■ AIM OF THE TASK ■
Your output must consist of the records printed verbatim, with the pictures excluded.

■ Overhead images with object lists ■
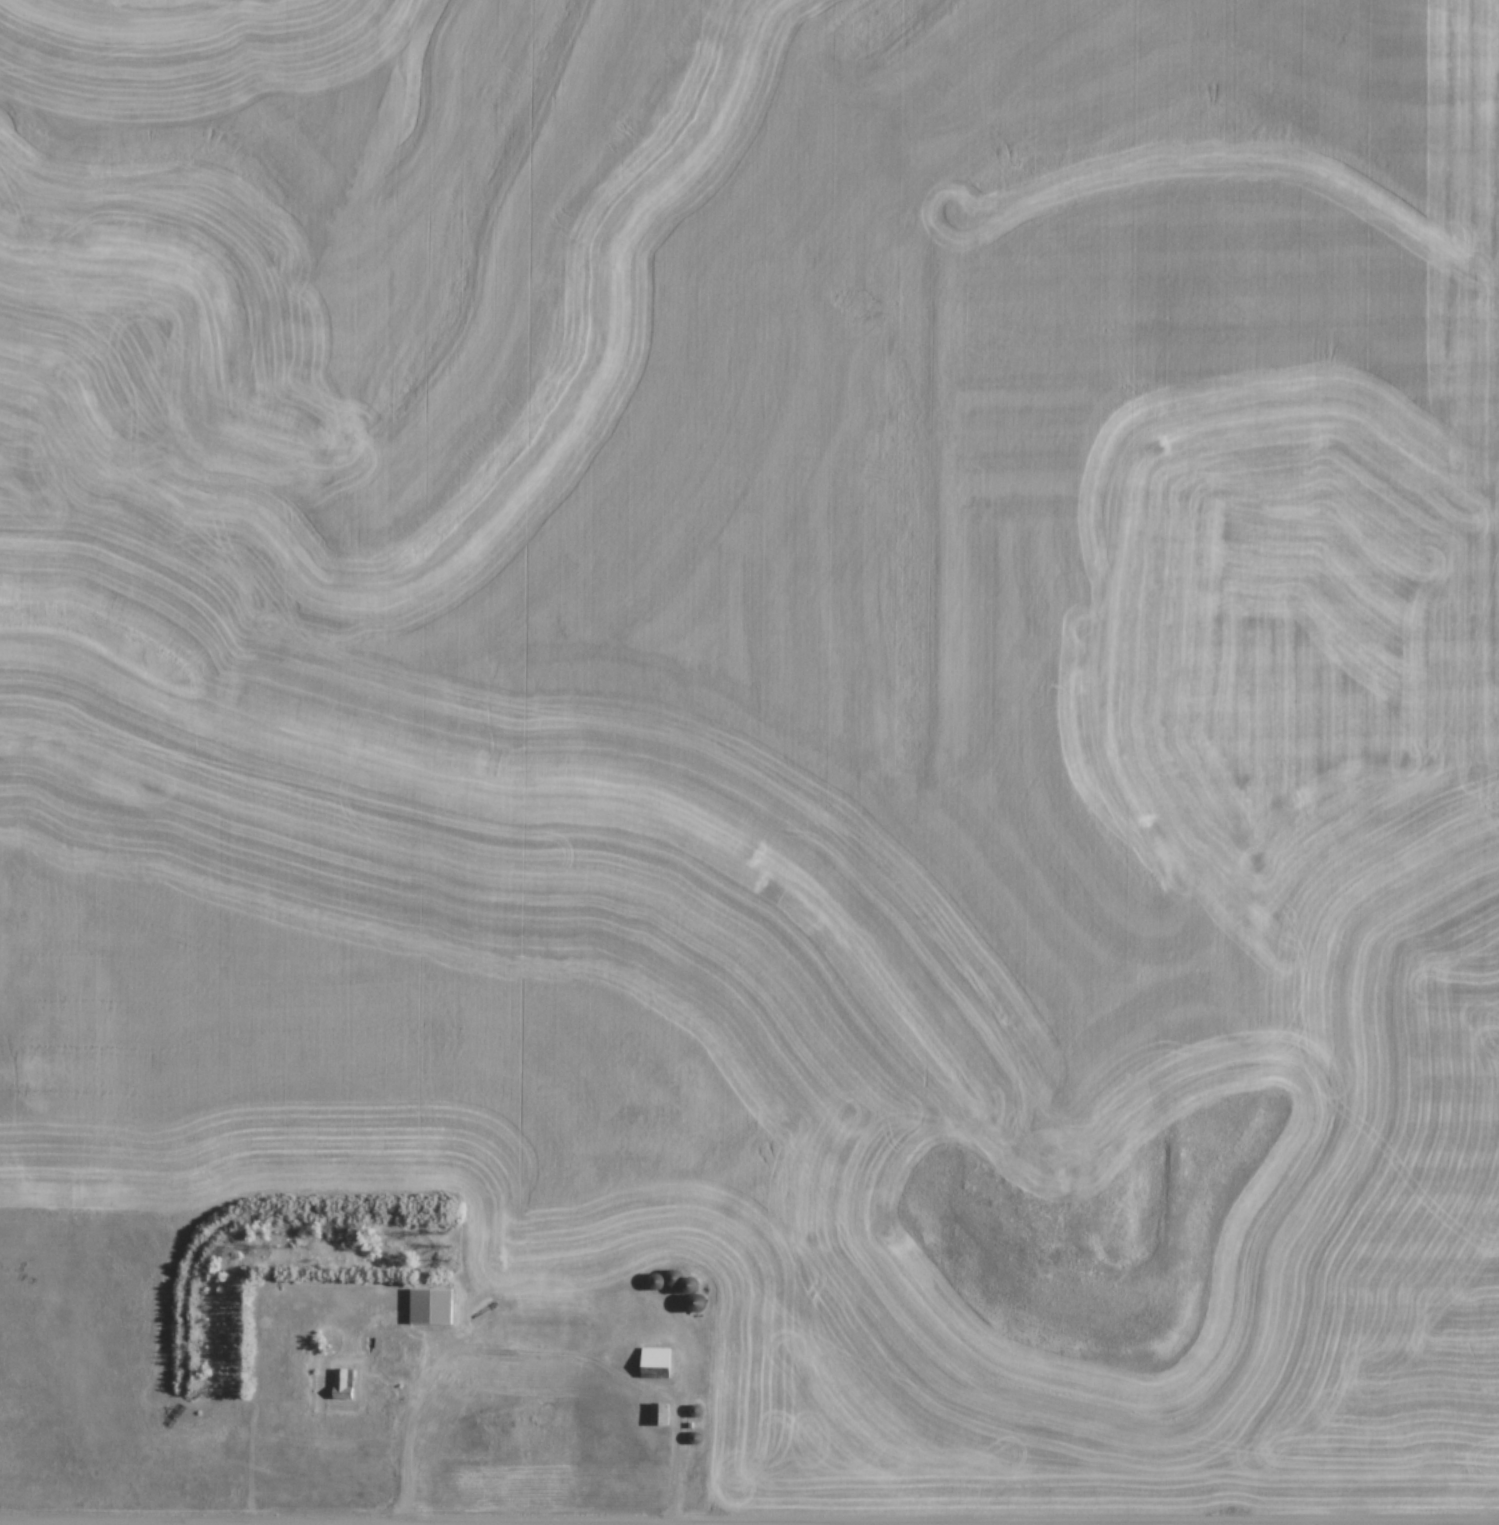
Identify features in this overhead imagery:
silo: (671, 1274)
silo: (655, 1278)
silo: (688, 1281)
silo: (695, 1301)
building: (431, 1303)
road: (539, 1349)
building: (658, 1359)
building: (342, 1382)
silo: (694, 1408)
building: (658, 1412)
silo: (694, 1435)
road: (268, 1523)

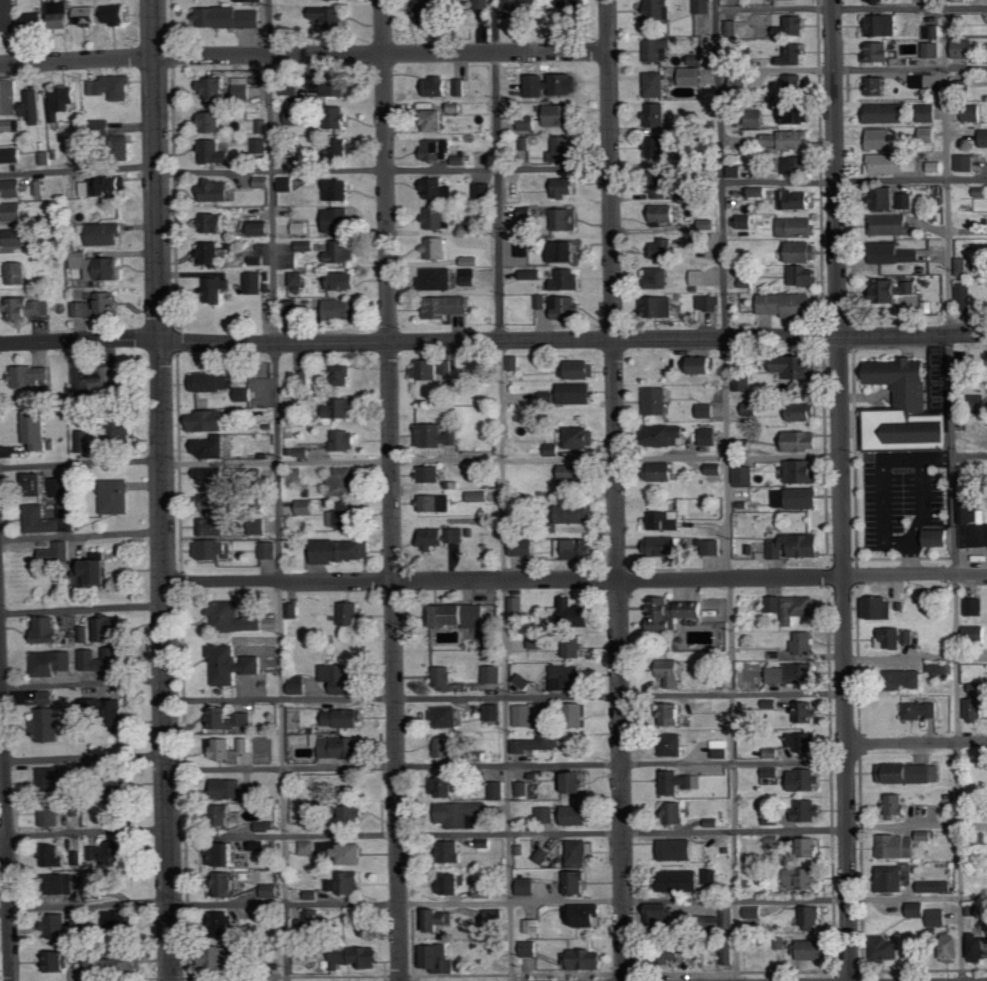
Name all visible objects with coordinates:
building: (254, 0)
building: (329, 0)
building: (875, 0)
building: (480, 4)
building: (703, 6)
road: (850, 6)
building: (572, 7)
building: (520, 8)
building: (660, 9)
building: (429, 11)
building: (60, 13)
building: (116, 14)
building: (7, 15)
building: (328, 17)
building: (230, 18)
building: (34, 22)
building: (794, 25)
building: (882, 25)
building: (931, 32)
building: (657, 48)
building: (965, 48)
building: (932, 49)
building: (878, 51)
building: (795, 54)
road: (304, 55)
building: (697, 59)
road: (852, 68)
building: (693, 76)
building: (919, 81)
building: (556, 83)
building: (656, 84)
building: (337, 85)
building: (797, 85)
building: (243, 86)
building: (435, 86)
building: (740, 86)
building: (876, 86)
building: (112, 87)
building: (292, 87)
building: (460, 87)
building: (213, 88)
building: (511, 91)
building: (9, 97)
building: (62, 102)
building: (33, 106)
building: (453, 107)
building: (888, 113)
building: (928, 113)
building: (560, 115)
building: (656, 115)
building: (796, 115)
building: (973, 115)
building: (296, 117)
building: (338, 117)
building: (433, 117)
building: (211, 122)
building: (756, 122)
building: (527, 123)
building: (8, 125)
building: (261, 126)
building: (929, 134)
building: (984, 138)
building: (881, 139)
building: (788, 140)
building: (524, 143)
building: (258, 145)
building: (125, 146)
building: (661, 147)
building: (561, 148)
building: (437, 149)
building: (340, 150)
building: (216, 152)
building: (12, 155)
building: (46, 158)
building: (461, 160)
building: (965, 162)
building: (892, 163)
building: (798, 165)
road: (79, 169)
road: (158, 170)
road: (384, 170)
road: (854, 181)
building: (262, 182)
building: (286, 184)
building: (659, 185)
building: (104, 186)
building: (13, 188)
building: (40, 188)
building: (564, 188)
building: (437, 189)
building: (218, 190)
building: (339, 190)
building: (484, 190)
building: (759, 191)
building: (980, 191)
building: (885, 198)
building: (796, 199)
building: (906, 201)
building: (17, 211)
building: (663, 213)
building: (435, 218)
building: (566, 219)
building: (339, 220)
building: (745, 221)
building: (213, 223)
building: (707, 224)
building: (894, 225)
building: (796, 227)
building: (301, 228)
building: (263, 229)
building: (104, 234)
building: (17, 237)
building: (306, 245)
building: (524, 246)
building: (435, 248)
building: (663, 249)
building: (343, 251)
building: (563, 251)
building: (803, 251)
building: (211, 253)
building: (894, 253)
building: (258, 260)
building: (470, 261)
building: (98, 267)
building: (961, 269)
building: (17, 273)
building: (532, 274)
building: (469, 277)
building: (659, 277)
building: (803, 277)
building: (297, 279)
building: (439, 279)
building: (568, 279)
building: (344, 281)
building: (255, 283)
building: (893, 290)
building: (964, 295)
building: (541, 301)
building: (708, 303)
building: (109, 304)
building: (787, 304)
building: (449, 306)
building: (660, 306)
building: (568, 307)
building: (29, 308)
building: (83, 309)
building: (343, 309)
building: (294, 310)
road: (81, 341)
road: (574, 341)
building: (704, 365)
building: (794, 366)
building: (838, 367)
building: (432, 369)
building: (582, 369)
building: (343, 374)
building: (31, 376)
building: (115, 376)
building: (299, 376)
building: (90, 378)
building: (212, 381)
building: (743, 383)
building: (576, 393)
building: (246, 394)
building: (657, 401)
building: (975, 404)
building: (343, 407)
building: (750, 409)
building: (901, 409)
building: (706, 411)
building: (805, 412)
building: (208, 421)
building: (36, 430)
building: (115, 433)
building: (666, 435)
building: (437, 436)
building: (708, 437)
building: (581, 438)
building: (84, 441)
building: (345, 441)
building: (802, 441)
building: (211, 448)
building: (552, 450)
road: (493, 459)
building: (664, 471)
building: (803, 472)
building: (430, 474)
building: (297, 476)
building: (572, 476)
building: (212, 477)
building: (745, 477)
building: (33, 480)
building: (343, 481)
building: (61, 488)
road: (178, 490)
road: (276, 490)
road: (391, 490)
road: (501, 490)
road: (616, 490)
road: (726, 490)
road: (841, 490)
road: (952, 490)
building: (118, 496)
building: (478, 496)
building: (797, 498)
building: (214, 502)
building: (437, 503)
building: (306, 507)
building: (36, 511)
building: (343, 514)
building: (579, 514)
building: (666, 521)
building: (970, 523)
building: (213, 527)
road: (81, 532)
building: (441, 537)
building: (934, 537)
building: (662, 546)
building: (712, 546)
building: (797, 546)
building: (522, 547)
building: (213, 549)
building: (575, 549)
building: (268, 550)
building: (343, 551)
building: (56, 553)
building: (100, 572)
road: (575, 581)
building: (516, 604)
building: (794, 606)
building: (878, 606)
building: (975, 607)
road: (82, 608)
building: (292, 610)
building: (672, 612)
building: (351, 613)
building: (570, 613)
building: (462, 614)
building: (235, 615)
building: (108, 628)
building: (48, 629)
building: (977, 631)
building: (82, 634)
building: (896, 637)
building: (538, 642)
building: (803, 643)
building: (574, 646)
road: (916, 656)
building: (105, 661)
road: (165, 661)
building: (53, 663)
building: (233, 664)
building: (938, 668)
building: (493, 673)
building: (794, 673)
building: (672, 676)
building: (343, 677)
building: (445, 677)
building: (568, 677)
building: (909, 678)
building: (523, 681)
road: (82, 682)
building: (298, 684)
building: (975, 689)
road: (505, 695)
building: (47, 697)
building: (771, 702)
building: (92, 707)
building: (975, 707)
building: (807, 710)
building: (920, 710)
building: (494, 711)
building: (575, 711)
building: (674, 713)
building: (523, 715)
building: (447, 716)
building: (229, 717)
building: (344, 717)
building: (49, 724)
building: (807, 740)
building: (537, 742)
road: (916, 743)
building: (674, 744)
building: (338, 746)
building: (444, 746)
building: (229, 748)
building: (722, 749)
building: (772, 752)
road: (83, 756)
road: (507, 763)
building: (771, 772)
building: (912, 772)
building: (49, 777)
building: (806, 779)
building: (678, 782)
building: (577, 783)
building: (447, 784)
building: (522, 788)
building: (237, 789)
building: (496, 790)
building: (116, 799)
building: (895, 805)
building: (810, 809)
building: (350, 811)
building: (676, 812)
building: (52, 813)
building: (465, 813)
building: (546, 814)
building: (576, 814)
building: (773, 819)
road: (6, 821)
building: (267, 825)
building: (316, 826)
road: (805, 830)
road: (84, 832)
road: (396, 834)
building: (904, 844)
building: (261, 845)
building: (809, 846)
building: (307, 847)
building: (677, 849)
building: (452, 850)
building: (580, 851)
building: (109, 852)
building: (230, 852)
building: (347, 853)
building: (544, 853)
building: (55, 855)
building: (711, 876)
building: (804, 877)
building: (892, 878)
building: (577, 880)
building: (678, 880)
building: (229, 882)
building: (346, 882)
building: (67, 883)
building: (451, 883)
building: (527, 884)
building: (937, 886)
building: (485, 889)
building: (271, 890)
building: (96, 892)
building: (314, 894)
road: (579, 900)
road: (85, 905)
building: (752, 912)
building: (495, 913)
building: (660, 913)
building: (928, 913)
building: (265, 914)
building: (339, 914)
building: (585, 914)
building: (121, 917)
building: (814, 917)
building: (436, 919)
building: (57, 924)
building: (533, 926)
building: (780, 942)
building: (951, 946)
building: (979, 947)
building: (887, 948)
building: (811, 949)
building: (728, 951)
building: (218, 956)
building: (357, 956)
building: (438, 957)
building: (585, 958)
building: (95, 959)
building: (60, 960)
building: (131, 960)
road: (974, 980)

■ RESPONSE BOX ■
Identify features in this overhead imagery:
silo: (671, 1274)
silo: (655, 1278)
silo: (688, 1281)
silo: (695, 1301)
building: (431, 1303)
road: (539, 1349)
building: (658, 1359)
building: (342, 1382)
silo: (694, 1408)
building: (658, 1412)
silo: (694, 1435)
road: (268, 1523)

Name all visible objects with coordinates:
building: (254, 0)
building: (329, 0)
building: (875, 0)
building: (480, 4)
building: (703, 6)
road: (850, 6)
building: (572, 7)
building: (520, 8)
building: (660, 9)
building: (429, 11)
building: (60, 13)
building: (116, 14)
building: (7, 15)
building: (328, 17)
building: (230, 18)
building: (34, 22)
building: (794, 25)
building: (882, 25)
building: (931, 32)
building: (657, 48)
building: (965, 48)
building: (932, 49)
building: (878, 51)
building: (795, 54)
road: (304, 55)
building: (697, 59)
road: (852, 68)
building: (693, 76)
building: (919, 81)
building: (556, 83)
building: (656, 84)
building: (337, 85)
building: (797, 85)
building: (243, 86)
building: (435, 86)
building: (740, 86)
building: (876, 86)
building: (112, 87)
building: (292, 87)
building: (460, 87)
building: (213, 88)
building: (511, 91)
building: (9, 97)
building: (62, 102)
building: (33, 106)
building: (453, 107)
building: (888, 113)
building: (928, 113)
building: (560, 115)
building: (656, 115)
building: (796, 115)
building: (973, 115)
building: (296, 117)
building: (338, 117)
building: (433, 117)
building: (211, 122)
building: (756, 122)
building: (527, 123)
building: (8, 125)
building: (261, 126)
building: (929, 134)
building: (984, 138)
building: (881, 139)
building: (788, 140)
building: (524, 143)
building: (258, 145)
building: (125, 146)
building: (661, 147)
building: (561, 148)
building: (437, 149)
building: (340, 150)
building: (216, 152)
building: (12, 155)
building: (46, 158)
building: (461, 160)
building: (965, 162)
building: (892, 163)
building: (798, 165)
road: (79, 169)
road: (158, 170)
road: (384, 170)
road: (854, 181)
building: (262, 182)
building: (286, 184)
building: (659, 185)
building: (104, 186)
building: (13, 188)
building: (40, 188)
building: (564, 188)
building: (437, 189)
building: (218, 190)
building: (339, 190)
building: (484, 190)
building: (759, 191)
building: (980, 191)
building: (885, 198)
building: (796, 199)
building: (906, 201)
building: (17, 211)
building: (663, 213)
building: (435, 218)
building: (566, 219)
building: (339, 220)
building: (745, 221)
building: (213, 223)
building: (707, 224)
building: (894, 225)
building: (796, 227)
building: (301, 228)
building: (263, 229)
building: (104, 234)
building: (17, 237)
building: (306, 245)
building: (524, 246)
building: (435, 248)
building: (663, 249)
building: (343, 251)
building: (563, 251)
building: (803, 251)
building: (211, 253)
building: (894, 253)
building: (258, 260)
building: (470, 261)
building: (98, 267)
building: (961, 269)
building: (17, 273)
building: (532, 274)
building: (469, 277)
building: (659, 277)
building: (803, 277)
building: (297, 279)
building: (439, 279)
building: (568, 279)
building: (344, 281)
building: (255, 283)
building: (893, 290)
building: (964, 295)
building: (541, 301)
building: (708, 303)
building: (109, 304)
building: (787, 304)
building: (449, 306)
building: (660, 306)
building: (568, 307)
building: (29, 308)
building: (83, 309)
building: (343, 309)
building: (294, 310)
road: (81, 341)
road: (574, 341)
building: (704, 365)
building: (794, 366)
building: (838, 367)
building: (432, 369)
building: (582, 369)
building: (343, 374)
building: (31, 376)
building: (115, 376)
building: (299, 376)
building: (90, 378)
building: (212, 381)
building: (743, 383)
building: (576, 393)
building: (246, 394)
building: (657, 401)
building: (975, 404)
building: (343, 407)
building: (750, 409)
building: (901, 409)
building: (706, 411)
building: (805, 412)
building: (208, 421)
building: (36, 430)
building: (115, 433)
building: (666, 435)
building: (437, 436)
building: (708, 437)
building: (581, 438)
building: (84, 441)
building: (345, 441)
building: (802, 441)
building: (211, 448)
building: (552, 450)
road: (493, 459)
building: (664, 471)
building: (803, 472)
building: (430, 474)
building: (297, 476)
building: (572, 476)
building: (212, 477)
building: (745, 477)
building: (33, 480)
building: (343, 481)
building: (61, 488)
road: (178, 490)
road: (276, 490)
road: (391, 490)
road: (501, 490)
road: (616, 490)
road: (726, 490)
road: (841, 490)
road: (952, 490)
building: (118, 496)
building: (478, 496)
building: (797, 498)
building: (214, 502)
building: (437, 503)
building: (306, 507)
building: (36, 511)
building: (343, 514)
building: (579, 514)
building: (666, 521)
building: (970, 523)
building: (213, 527)
road: (81, 532)
building: (441, 537)
building: (934, 537)
building: (662, 546)
building: (712, 546)
building: (797, 546)
building: (522, 547)
building: (213, 549)
building: (575, 549)
building: (268, 550)
building: (343, 551)
building: (56, 553)
building: (100, 572)
road: (575, 581)
building: (516, 604)
building: (794, 606)
building: (878, 606)
building: (975, 607)
road: (82, 608)
building: (292, 610)
building: (672, 612)
building: (351, 613)
building: (570, 613)
building: (462, 614)
building: (235, 615)
building: (108, 628)
building: (48, 629)
building: (977, 631)
building: (82, 634)
building: (896, 637)
building: (538, 642)
building: (803, 643)
building: (574, 646)
road: (916, 656)
building: (105, 661)
road: (165, 661)
building: (53, 663)
building: (233, 664)
building: (938, 668)
building: (493, 673)
building: (794, 673)
building: (672, 676)
building: (343, 677)
building: (445, 677)
building: (568, 677)
building: (909, 678)
building: (523, 681)
road: (82, 682)
building: (298, 684)
building: (975, 689)
road: (505, 695)
building: (47, 697)
building: (771, 702)
building: (92, 707)
building: (975, 707)
building: (807, 710)
building: (920, 710)
building: (494, 711)
building: (575, 711)
building: (674, 713)
building: (523, 715)
building: (447, 716)
building: (229, 717)
building: (344, 717)
building: (49, 724)
building: (807, 740)
building: (537, 742)
road: (916, 743)
building: (674, 744)
building: (338, 746)
building: (444, 746)
building: (229, 748)
building: (722, 749)
building: (772, 752)
road: (83, 756)
road: (507, 763)
building: (771, 772)
building: (912, 772)
building: (49, 777)
building: (806, 779)
building: (678, 782)
building: (577, 783)
building: (447, 784)
building: (522, 788)
building: (237, 789)
building: (496, 790)
building: (116, 799)
building: (895, 805)
building: (810, 809)
building: (350, 811)
building: (676, 812)
building: (52, 813)
building: (465, 813)
building: (546, 814)
building: (576, 814)
building: (773, 819)
road: (6, 821)
building: (267, 825)
building: (316, 826)
road: (805, 830)
road: (84, 832)
road: (396, 834)
building: (904, 844)
building: (261, 845)
building: (809, 846)
building: (307, 847)
building: (677, 849)
building: (452, 850)
building: (580, 851)
building: (109, 852)
building: (230, 852)
building: (347, 853)
building: (544, 853)
building: (55, 855)
building: (711, 876)
building: (804, 877)
building: (892, 878)
building: (577, 880)
building: (678, 880)
building: (229, 882)
building: (346, 882)
building: (67, 883)
building: (451, 883)
building: (527, 884)
building: (937, 886)
building: (485, 889)
building: (271, 890)
building: (96, 892)
building: (314, 894)
road: (579, 900)
road: (85, 905)
building: (752, 912)
building: (495, 913)
building: (660, 913)
building: (928, 913)
building: (265, 914)
building: (339, 914)
building: (585, 914)
building: (121, 917)
building: (814, 917)
building: (436, 919)
building: (57, 924)
building: (533, 926)
building: (780, 942)
building: (951, 946)
building: (979, 947)
building: (887, 948)
building: (811, 949)
building: (728, 951)
building: (218, 956)
building: (357, 956)
building: (438, 957)
building: (585, 958)
building: (95, 959)
building: (60, 960)
building: (131, 960)
road: (974, 980)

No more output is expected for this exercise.